- **Task to carry out**
How many lines of the data contain "green"? Reply with the number alone.

- **Information supplied**
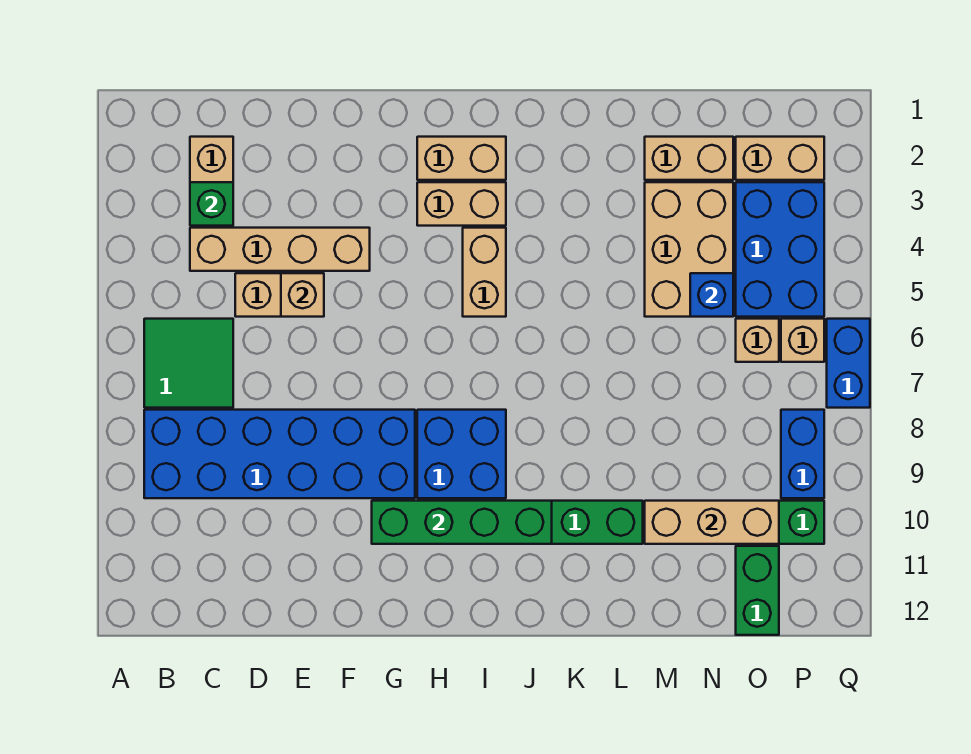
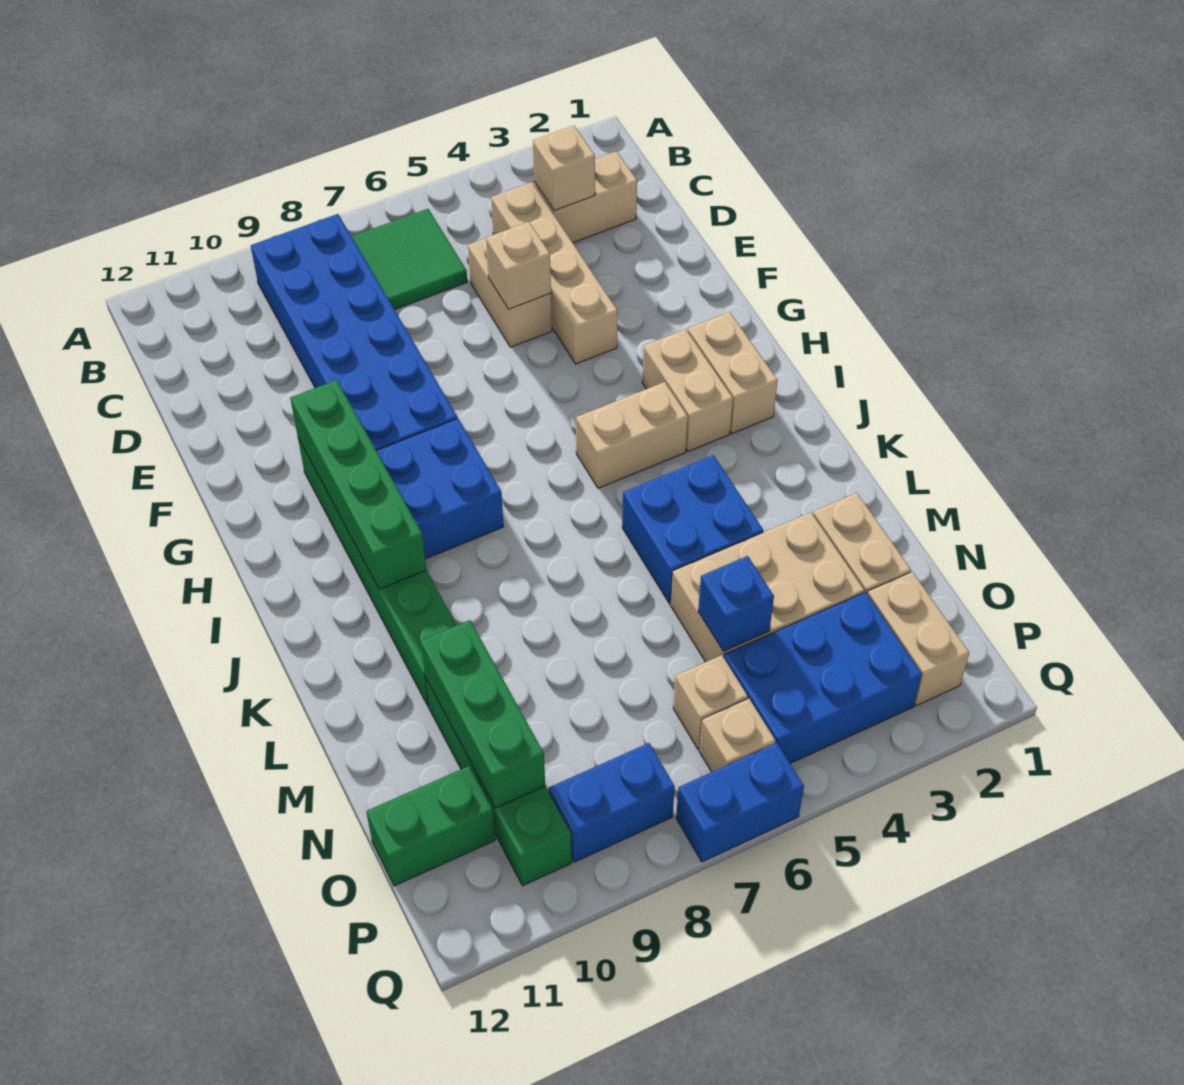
green brick C3 level 2 -> tan brick C3 level 2
none -> blue brick K4:L5 level 1
tan brick M10:O10 level 2 -> green brick M10:O10 level 2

- **Reply**
2